[Before and after images]
Segment Open
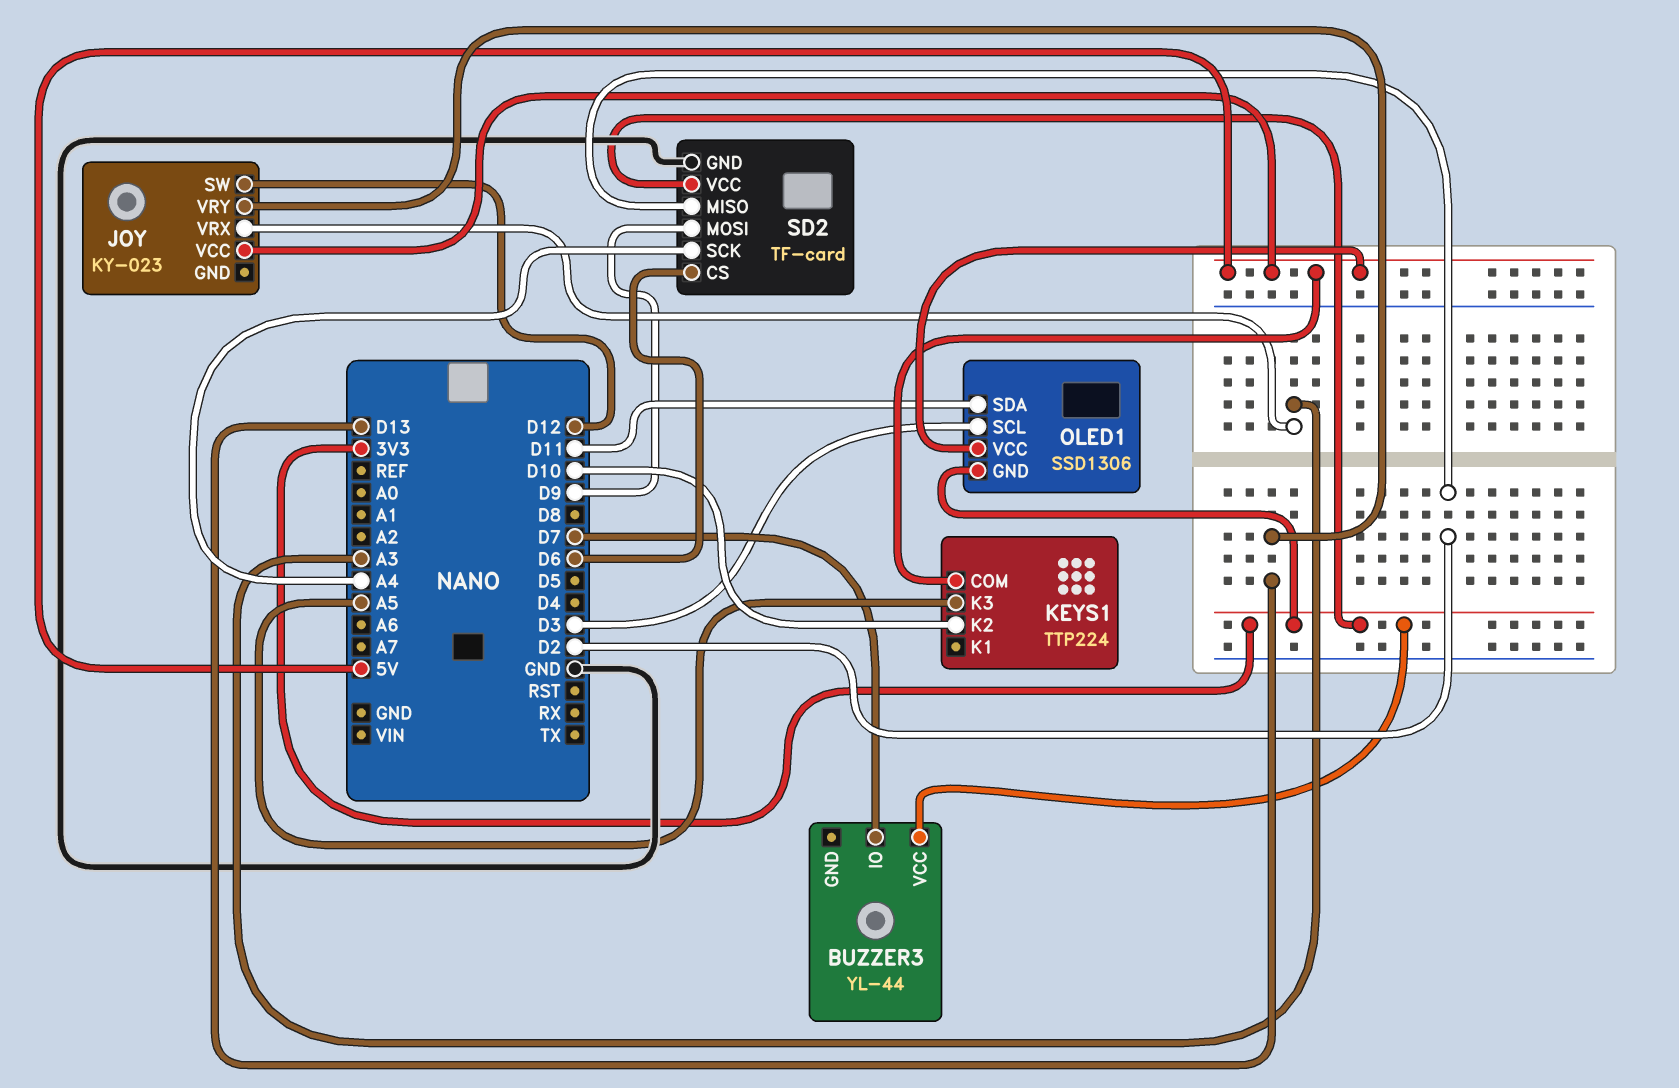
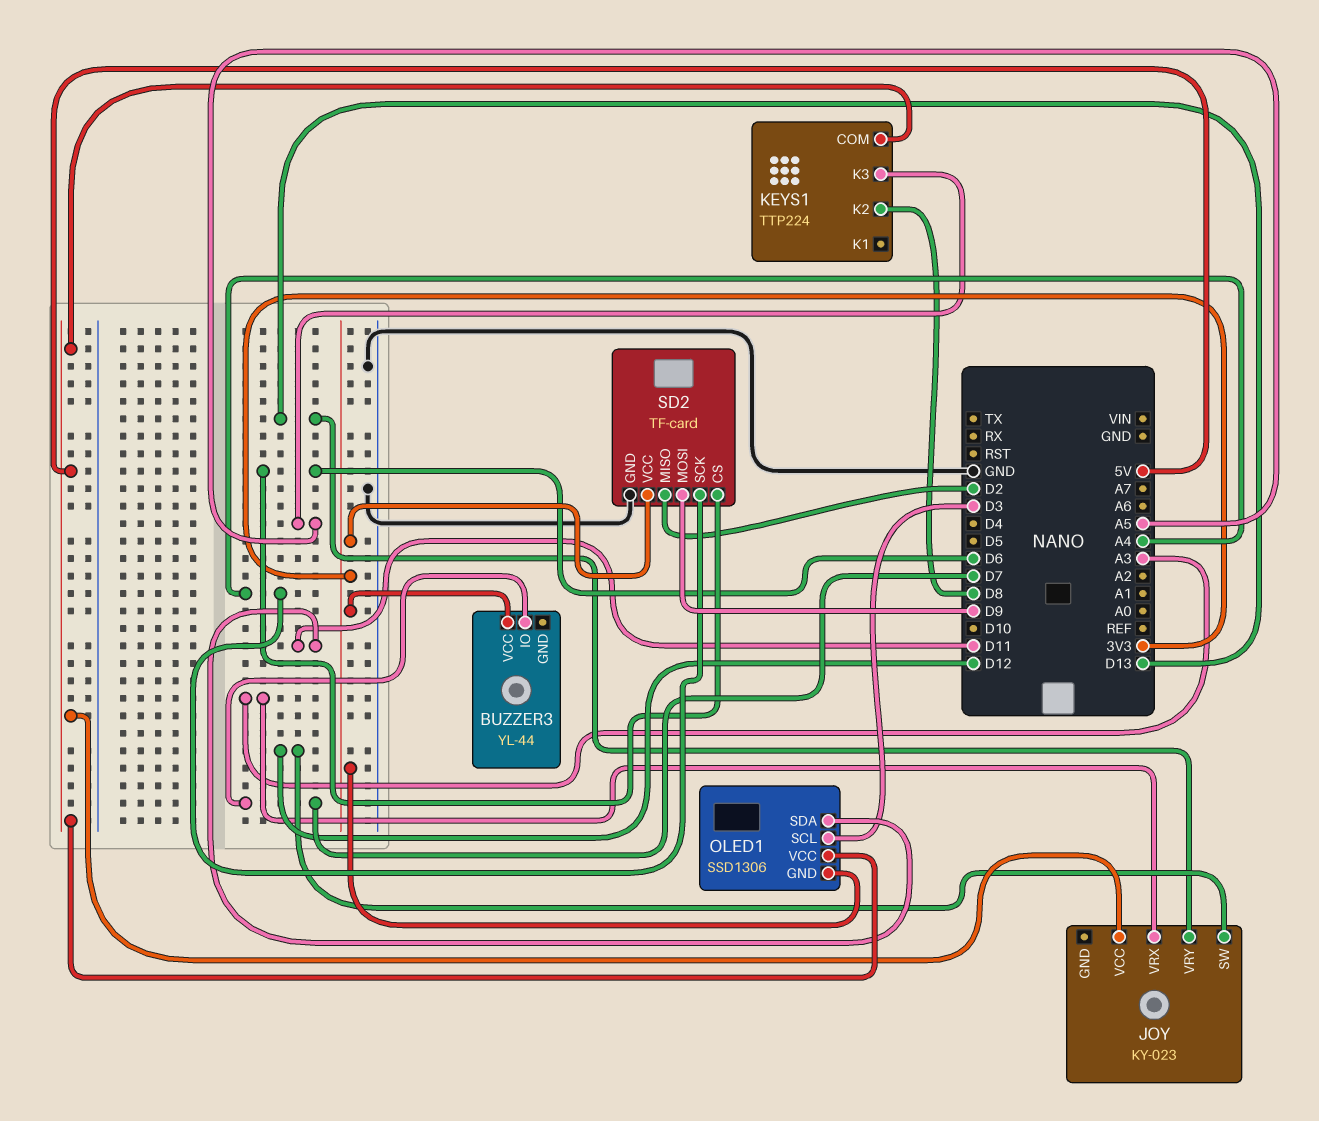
KEYS1 pin K2: D10 -> D8

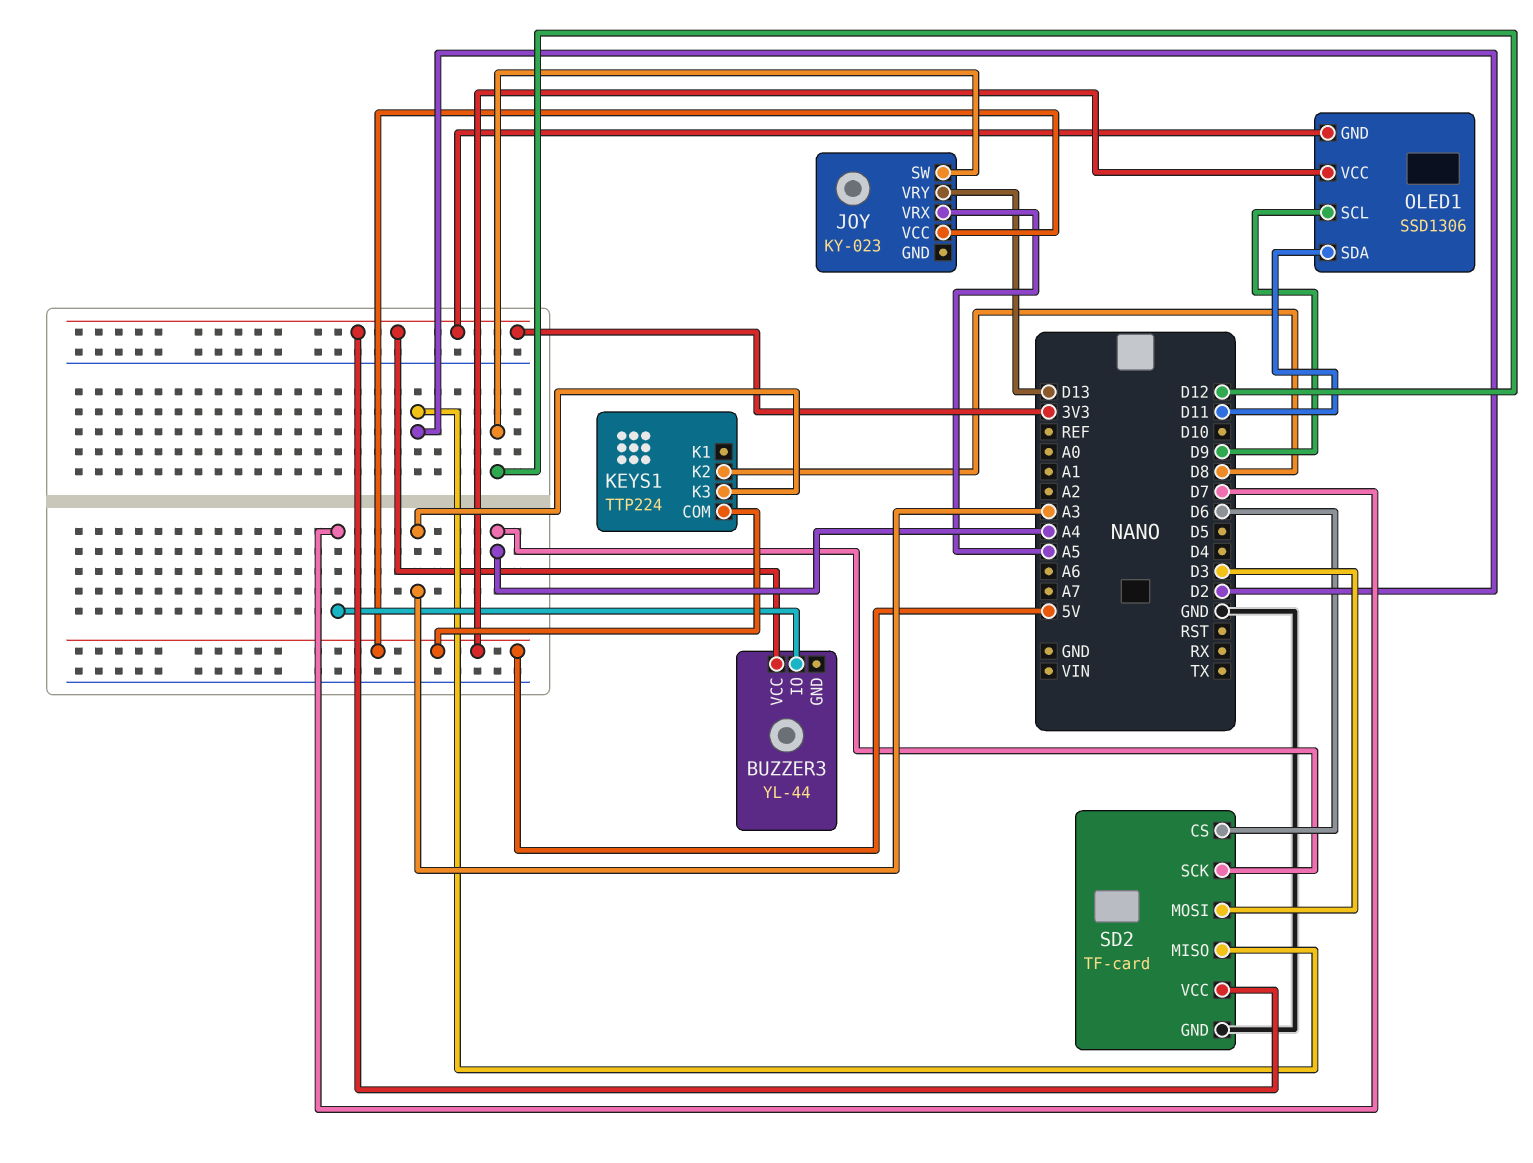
JOY pin VRX: A3 -> A5
KEYS1 pin K3: A5 -> A3
OLED1 pin SCL: D3 -> D9
SD2 pin MOSI: D9 -> D3

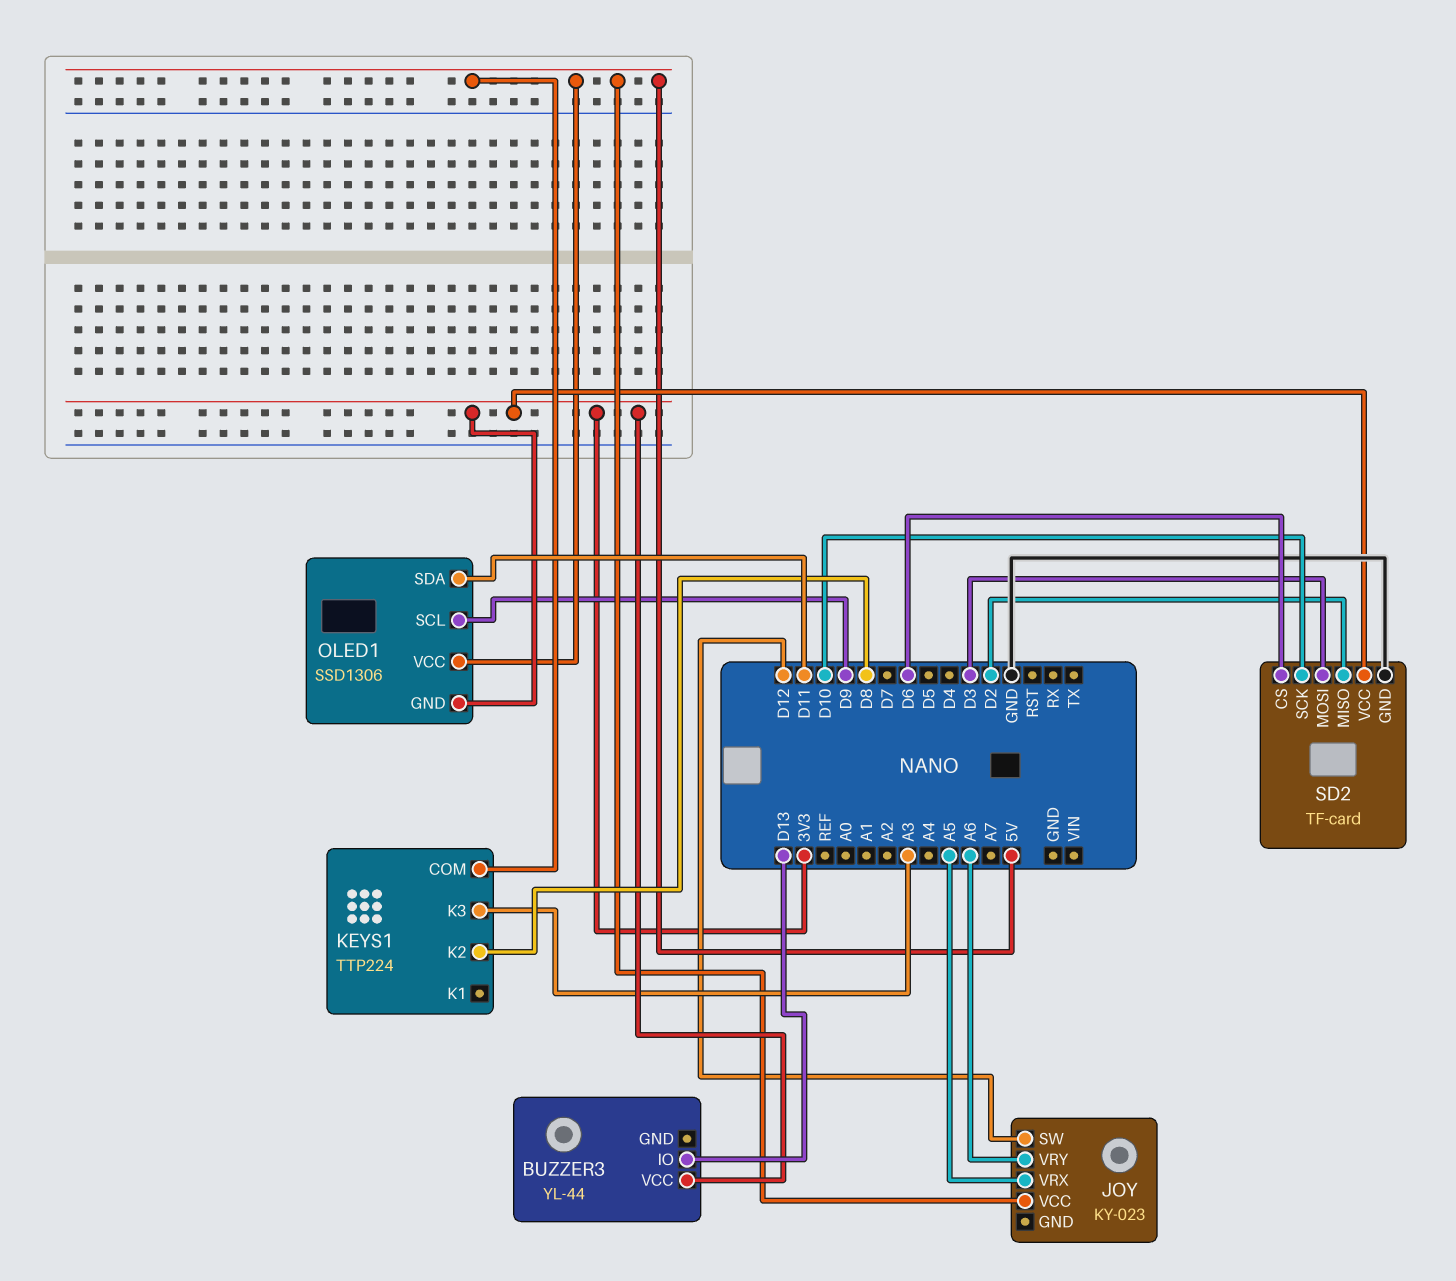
BUZZER3 pin IO: D7 -> D13
JOY pin VRY: D13 -> A6
SD2 pin SCK: A4 -> D10

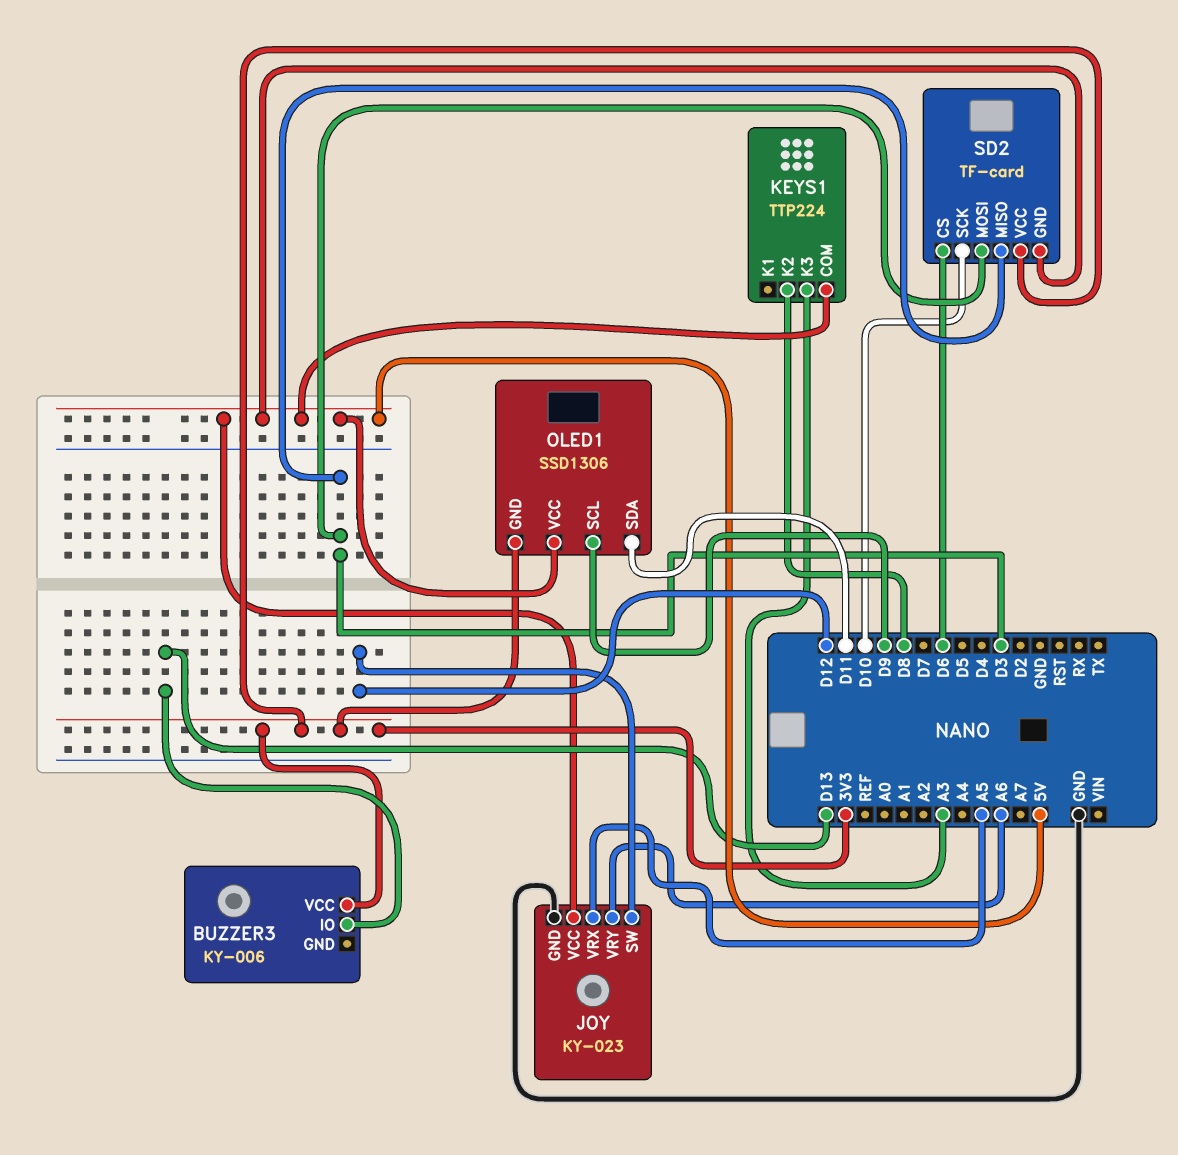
BUZZER3: YL-44 -> KY-006
JOY pin GND: none -> GND
SD2 pin GND: GND -> 5V
SD2 pin MISO: D2 -> D3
Segment Closed
ACTIVITY —
Return all the data exactly, pictures omitted.

SOLUTION FOR THIS PROBLEM —
KEYS1 pin K2: D10 -> D8

JOY pin VRX: A3 -> A5
KEYS1 pin K3: A5 -> A3
OLED1 pin SCL: D3 -> D9
SD2 pin MOSI: D9 -> D3

BUZZER3 pin IO: D7 -> D13
JOY pin VRY: D13 -> A6
SD2 pin SCK: A4 -> D10

BUZZER3: YL-44 -> KY-006
JOY pin GND: none -> GND
SD2 pin GND: GND -> 5V
SD2 pin MISO: D2 -> D3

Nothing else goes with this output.